━━━ INPUT MATERIAL
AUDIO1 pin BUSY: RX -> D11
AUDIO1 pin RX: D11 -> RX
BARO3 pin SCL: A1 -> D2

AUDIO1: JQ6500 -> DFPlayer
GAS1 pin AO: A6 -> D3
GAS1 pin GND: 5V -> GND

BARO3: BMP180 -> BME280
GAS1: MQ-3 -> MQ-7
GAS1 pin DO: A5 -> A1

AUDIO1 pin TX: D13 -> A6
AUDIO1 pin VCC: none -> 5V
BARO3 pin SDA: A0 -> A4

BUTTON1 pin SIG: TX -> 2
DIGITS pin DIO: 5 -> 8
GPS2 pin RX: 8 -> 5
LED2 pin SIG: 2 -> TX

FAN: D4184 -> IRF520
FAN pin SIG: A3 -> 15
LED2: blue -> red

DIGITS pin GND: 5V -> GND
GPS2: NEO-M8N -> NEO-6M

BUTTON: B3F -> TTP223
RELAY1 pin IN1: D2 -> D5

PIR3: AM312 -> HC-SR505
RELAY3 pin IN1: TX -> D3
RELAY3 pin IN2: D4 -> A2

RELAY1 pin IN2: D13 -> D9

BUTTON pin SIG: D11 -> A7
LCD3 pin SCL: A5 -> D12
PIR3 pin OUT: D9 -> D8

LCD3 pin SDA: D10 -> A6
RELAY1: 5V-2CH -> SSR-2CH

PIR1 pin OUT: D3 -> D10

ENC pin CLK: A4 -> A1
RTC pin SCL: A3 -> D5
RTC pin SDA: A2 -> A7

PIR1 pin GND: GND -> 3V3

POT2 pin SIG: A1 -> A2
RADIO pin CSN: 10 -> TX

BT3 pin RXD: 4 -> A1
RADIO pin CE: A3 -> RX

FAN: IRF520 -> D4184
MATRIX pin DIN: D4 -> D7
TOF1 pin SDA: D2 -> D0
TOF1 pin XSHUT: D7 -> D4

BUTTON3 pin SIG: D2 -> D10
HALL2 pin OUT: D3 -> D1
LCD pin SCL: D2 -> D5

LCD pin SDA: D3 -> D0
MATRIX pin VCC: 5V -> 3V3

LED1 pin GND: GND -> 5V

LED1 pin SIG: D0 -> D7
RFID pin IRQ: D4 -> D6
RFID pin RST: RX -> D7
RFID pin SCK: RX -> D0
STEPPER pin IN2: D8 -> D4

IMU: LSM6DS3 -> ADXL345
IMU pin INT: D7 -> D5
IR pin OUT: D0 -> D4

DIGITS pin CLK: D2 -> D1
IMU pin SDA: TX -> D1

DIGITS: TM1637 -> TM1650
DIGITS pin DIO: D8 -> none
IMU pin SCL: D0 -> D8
━━━━━━
Exactly as they stand above, write out the entries.

AUDIO1 pin BUSY: RX -> D11
AUDIO1 pin RX: D11 -> RX
BARO3 pin SCL: A1 -> D2

AUDIO1: JQ6500 -> DFPlayer
GAS1 pin AO: A6 -> D3
GAS1 pin GND: 5V -> GND

BARO3: BMP180 -> BME280
GAS1: MQ-3 -> MQ-7
GAS1 pin DO: A5 -> A1

AUDIO1 pin TX: D13 -> A6
AUDIO1 pin VCC: none -> 5V
BARO3 pin SDA: A0 -> A4

BUTTON1 pin SIG: TX -> 2
DIGITS pin DIO: 5 -> 8
GPS2 pin RX: 8 -> 5
LED2 pin SIG: 2 -> TX

FAN: D4184 -> IRF520
FAN pin SIG: A3 -> 15
LED2: blue -> red

DIGITS pin GND: 5V -> GND
GPS2: NEO-M8N -> NEO-6M

BUTTON: B3F -> TTP223
RELAY1 pin IN1: D2 -> D5

PIR3: AM312 -> HC-SR505
RELAY3 pin IN1: TX -> D3
RELAY3 pin IN2: D4 -> A2

RELAY1 pin IN2: D13 -> D9

BUTTON pin SIG: D11 -> A7
LCD3 pin SCL: A5 -> D12
PIR3 pin OUT: D9 -> D8

LCD3 pin SDA: D10 -> A6
RELAY1: 5V-2CH -> SSR-2CH

PIR1 pin OUT: D3 -> D10

ENC pin CLK: A4 -> A1
RTC pin SCL: A3 -> D5
RTC pin SDA: A2 -> A7

PIR1 pin GND: GND -> 3V3

POT2 pin SIG: A1 -> A2
RADIO pin CSN: 10 -> TX

BT3 pin RXD: 4 -> A1
RADIO pin CE: A3 -> RX

FAN: IRF520 -> D4184
MATRIX pin DIN: D4 -> D7
TOF1 pin SDA: D2 -> D0
TOF1 pin XSHUT: D7 -> D4

BUTTON3 pin SIG: D2 -> D10
HALL2 pin OUT: D3 -> D1
LCD pin SCL: D2 -> D5

LCD pin SDA: D3 -> D0
MATRIX pin VCC: 5V -> 3V3

LED1 pin GND: GND -> 5V

LED1 pin SIG: D0 -> D7
RFID pin IRQ: D4 -> D6
RFID pin RST: RX -> D7
RFID pin SCK: RX -> D0
STEPPER pin IN2: D8 -> D4

IMU: LSM6DS3 -> ADXL345
IMU pin INT: D7 -> D5
IR pin OUT: D0 -> D4

DIGITS pin CLK: D2 -> D1
IMU pin SDA: TX -> D1

DIGITS: TM1637 -> TM1650
DIGITS pin DIO: D8 -> none
IMU pin SCL: D0 -> D8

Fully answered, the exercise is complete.